Data entries:
*****

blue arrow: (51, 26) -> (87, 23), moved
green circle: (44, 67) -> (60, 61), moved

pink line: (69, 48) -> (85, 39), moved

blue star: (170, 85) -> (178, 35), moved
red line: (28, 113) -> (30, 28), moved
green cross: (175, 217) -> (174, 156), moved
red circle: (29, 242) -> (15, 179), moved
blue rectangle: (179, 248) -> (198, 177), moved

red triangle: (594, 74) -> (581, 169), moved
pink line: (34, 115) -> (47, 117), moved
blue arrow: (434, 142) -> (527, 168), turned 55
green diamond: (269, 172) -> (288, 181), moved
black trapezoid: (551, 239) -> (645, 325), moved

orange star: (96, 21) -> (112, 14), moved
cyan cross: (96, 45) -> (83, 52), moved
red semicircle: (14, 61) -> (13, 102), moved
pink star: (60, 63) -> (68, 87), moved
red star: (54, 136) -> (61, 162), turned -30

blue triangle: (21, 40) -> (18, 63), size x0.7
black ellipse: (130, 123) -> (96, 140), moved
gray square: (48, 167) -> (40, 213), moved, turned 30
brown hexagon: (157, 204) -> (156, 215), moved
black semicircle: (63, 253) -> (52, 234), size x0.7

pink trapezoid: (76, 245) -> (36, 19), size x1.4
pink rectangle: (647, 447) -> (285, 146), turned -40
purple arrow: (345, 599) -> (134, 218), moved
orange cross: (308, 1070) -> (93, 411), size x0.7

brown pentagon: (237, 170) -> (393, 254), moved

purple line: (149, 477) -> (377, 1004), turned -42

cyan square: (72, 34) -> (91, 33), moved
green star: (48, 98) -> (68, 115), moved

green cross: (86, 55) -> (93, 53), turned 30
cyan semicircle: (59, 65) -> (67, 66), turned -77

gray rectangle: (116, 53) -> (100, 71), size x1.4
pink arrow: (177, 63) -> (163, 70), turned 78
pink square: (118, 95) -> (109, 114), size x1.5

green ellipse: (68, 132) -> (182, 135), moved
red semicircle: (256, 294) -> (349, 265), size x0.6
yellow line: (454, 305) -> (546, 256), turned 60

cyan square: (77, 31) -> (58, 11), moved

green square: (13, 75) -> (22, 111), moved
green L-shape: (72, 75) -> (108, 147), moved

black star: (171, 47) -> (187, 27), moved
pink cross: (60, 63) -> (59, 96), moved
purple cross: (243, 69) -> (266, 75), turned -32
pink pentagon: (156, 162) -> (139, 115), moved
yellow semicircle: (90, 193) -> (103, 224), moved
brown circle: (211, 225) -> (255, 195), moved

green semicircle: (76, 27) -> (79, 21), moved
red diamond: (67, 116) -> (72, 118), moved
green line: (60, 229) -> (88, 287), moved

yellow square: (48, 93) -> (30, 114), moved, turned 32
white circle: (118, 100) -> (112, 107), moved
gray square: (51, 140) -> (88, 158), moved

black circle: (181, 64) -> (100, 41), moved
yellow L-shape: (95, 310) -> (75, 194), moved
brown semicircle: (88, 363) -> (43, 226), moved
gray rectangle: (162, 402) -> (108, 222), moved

*****

Your instructions = Please return only the lines above, starting at the line that has "purple line: (149, 477)" and ending at the line that has "green semicircle: (76, 27) -> (79, 21), moved", keeping both and leaving each one unchanged.

Task solution =
purple line: (149, 477) -> (377, 1004), turned -42

cyan square: (72, 34) -> (91, 33), moved
green star: (48, 98) -> (68, 115), moved

green cross: (86, 55) -> (93, 53), turned 30
cyan semicircle: (59, 65) -> (67, 66), turned -77

gray rectangle: (116, 53) -> (100, 71), size x1.4
pink arrow: (177, 63) -> (163, 70), turned 78
pink square: (118, 95) -> (109, 114), size x1.5

green ellipse: (68, 132) -> (182, 135), moved
red semicircle: (256, 294) -> (349, 265), size x0.6
yellow line: (454, 305) -> (546, 256), turned 60

cyan square: (77, 31) -> (58, 11), moved

green square: (13, 75) -> (22, 111), moved
green L-shape: (72, 75) -> (108, 147), moved

black star: (171, 47) -> (187, 27), moved
pink cross: (60, 63) -> (59, 96), moved
purple cross: (243, 69) -> (266, 75), turned -32
pink pentagon: (156, 162) -> (139, 115), moved
yellow semicircle: (90, 193) -> (103, 224), moved
brown circle: (211, 225) -> (255, 195), moved

green semicircle: (76, 27) -> (79, 21), moved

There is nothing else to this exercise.